**Material for this exercise**.
▽
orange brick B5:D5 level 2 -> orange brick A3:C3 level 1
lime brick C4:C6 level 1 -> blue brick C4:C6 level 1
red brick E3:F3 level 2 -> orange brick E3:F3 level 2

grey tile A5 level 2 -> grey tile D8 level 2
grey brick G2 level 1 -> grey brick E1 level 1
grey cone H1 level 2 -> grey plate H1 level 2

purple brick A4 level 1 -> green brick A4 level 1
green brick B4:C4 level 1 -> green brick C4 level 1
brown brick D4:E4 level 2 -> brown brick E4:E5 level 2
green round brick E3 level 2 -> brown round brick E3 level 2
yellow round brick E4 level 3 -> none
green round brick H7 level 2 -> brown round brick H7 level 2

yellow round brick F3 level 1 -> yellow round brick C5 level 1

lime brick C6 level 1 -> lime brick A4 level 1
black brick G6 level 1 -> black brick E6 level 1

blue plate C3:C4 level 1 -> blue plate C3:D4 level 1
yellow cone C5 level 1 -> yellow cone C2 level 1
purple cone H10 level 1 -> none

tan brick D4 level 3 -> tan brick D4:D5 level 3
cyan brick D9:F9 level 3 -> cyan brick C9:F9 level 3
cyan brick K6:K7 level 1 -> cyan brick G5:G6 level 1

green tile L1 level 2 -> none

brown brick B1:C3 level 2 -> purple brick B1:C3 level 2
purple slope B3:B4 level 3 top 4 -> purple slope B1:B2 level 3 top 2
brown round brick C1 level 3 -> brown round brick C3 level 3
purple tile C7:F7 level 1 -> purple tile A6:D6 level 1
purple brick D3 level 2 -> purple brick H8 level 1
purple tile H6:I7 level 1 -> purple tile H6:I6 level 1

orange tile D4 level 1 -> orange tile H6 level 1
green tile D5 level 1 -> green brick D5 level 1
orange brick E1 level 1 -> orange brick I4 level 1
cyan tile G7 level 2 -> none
△
**Brief**.
Please copy each entry. Leave nothing out.

**Task response**.
orange brick B5:D5 level 2 -> orange brick A3:C3 level 1
lime brick C4:C6 level 1 -> blue brick C4:C6 level 1
red brick E3:F3 level 2 -> orange brick E3:F3 level 2

grey tile A5 level 2 -> grey tile D8 level 2
grey brick G2 level 1 -> grey brick E1 level 1
grey cone H1 level 2 -> grey plate H1 level 2

purple brick A4 level 1 -> green brick A4 level 1
green brick B4:C4 level 1 -> green brick C4 level 1
brown brick D4:E4 level 2 -> brown brick E4:E5 level 2
green round brick E3 level 2 -> brown round brick E3 level 2
yellow round brick E4 level 3 -> none
green round brick H7 level 2 -> brown round brick H7 level 2

yellow round brick F3 level 1 -> yellow round brick C5 level 1

lime brick C6 level 1 -> lime brick A4 level 1
black brick G6 level 1 -> black brick E6 level 1

blue plate C3:C4 level 1 -> blue plate C3:D4 level 1
yellow cone C5 level 1 -> yellow cone C2 level 1
purple cone H10 level 1 -> none

tan brick D4 level 3 -> tan brick D4:D5 level 3
cyan brick D9:F9 level 3 -> cyan brick C9:F9 level 3
cyan brick K6:K7 level 1 -> cyan brick G5:G6 level 1

green tile L1 level 2 -> none

brown brick B1:C3 level 2 -> purple brick B1:C3 level 2
purple slope B3:B4 level 3 top 4 -> purple slope B1:B2 level 3 top 2
brown round brick C1 level 3 -> brown round brick C3 level 3
purple tile C7:F7 level 1 -> purple tile A6:D6 level 1
purple brick D3 level 2 -> purple brick H8 level 1
purple tile H6:I7 level 1 -> purple tile H6:I6 level 1

orange tile D4 level 1 -> orange tile H6 level 1
green tile D5 level 1 -> green brick D5 level 1
orange brick E1 level 1 -> orange brick I4 level 1
cyan tile G7 level 2 -> none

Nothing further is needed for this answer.